* **Exercise brief**: Under this line are the records; write out word for word the part that begins at the line containing "The camera went 165" and ends at the line containing "The RosePinkPowerCell moved", and no more.

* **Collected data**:
+++
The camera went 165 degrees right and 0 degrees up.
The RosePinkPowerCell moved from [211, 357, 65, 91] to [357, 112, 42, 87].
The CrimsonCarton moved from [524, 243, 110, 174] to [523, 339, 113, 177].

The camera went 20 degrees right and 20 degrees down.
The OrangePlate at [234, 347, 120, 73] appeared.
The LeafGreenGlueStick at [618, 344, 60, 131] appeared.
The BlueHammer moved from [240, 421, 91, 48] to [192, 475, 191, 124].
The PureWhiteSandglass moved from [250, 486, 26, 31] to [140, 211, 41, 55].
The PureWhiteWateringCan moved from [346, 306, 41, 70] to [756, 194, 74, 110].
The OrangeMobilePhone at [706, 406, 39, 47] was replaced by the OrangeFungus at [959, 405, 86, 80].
+++
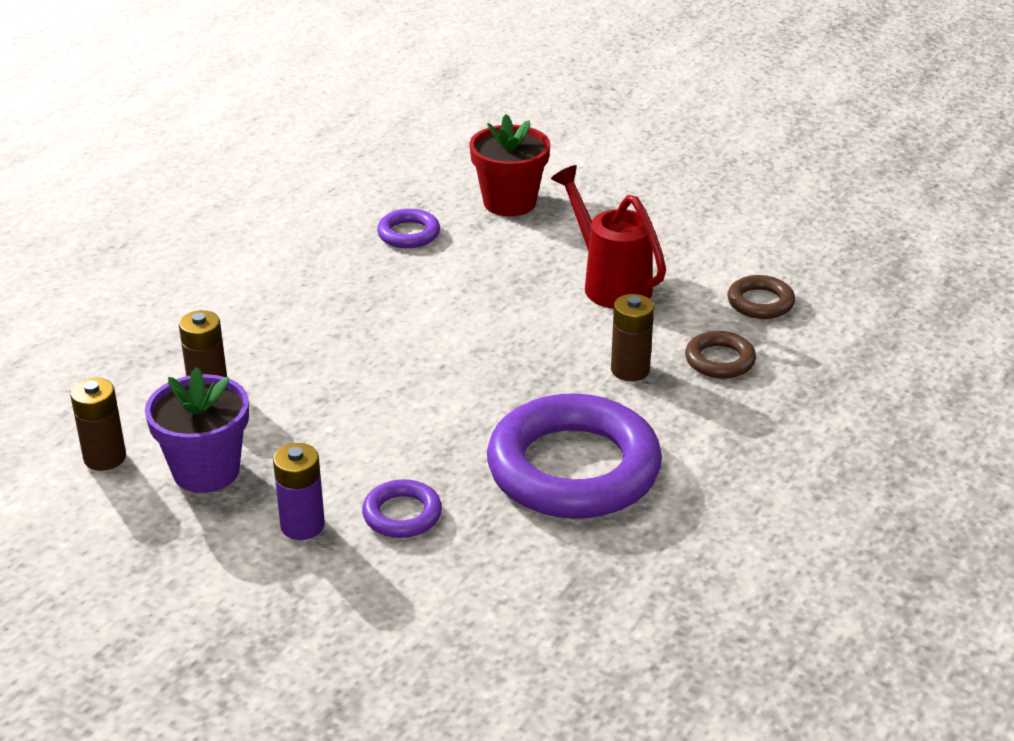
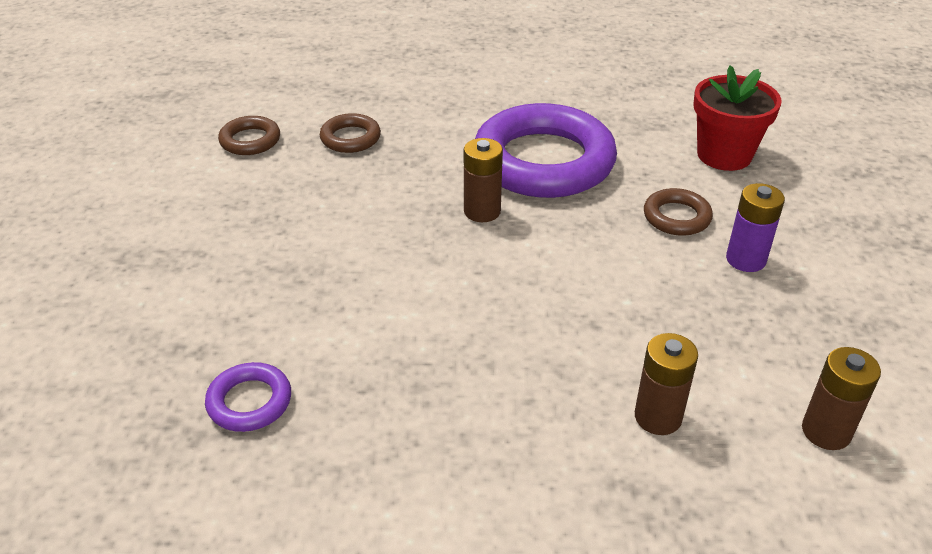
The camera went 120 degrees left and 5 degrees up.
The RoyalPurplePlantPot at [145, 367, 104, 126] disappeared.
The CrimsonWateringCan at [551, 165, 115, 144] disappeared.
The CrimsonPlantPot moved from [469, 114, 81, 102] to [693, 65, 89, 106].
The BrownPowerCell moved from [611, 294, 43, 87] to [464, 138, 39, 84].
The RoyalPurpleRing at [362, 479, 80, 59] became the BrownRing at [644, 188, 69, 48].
+++
* **Response**:
The camera went 165 degrees right and 0 degrees up.
The RosePinkPowerCell moved from [211, 357, 65, 91] to [357, 112, 42, 87].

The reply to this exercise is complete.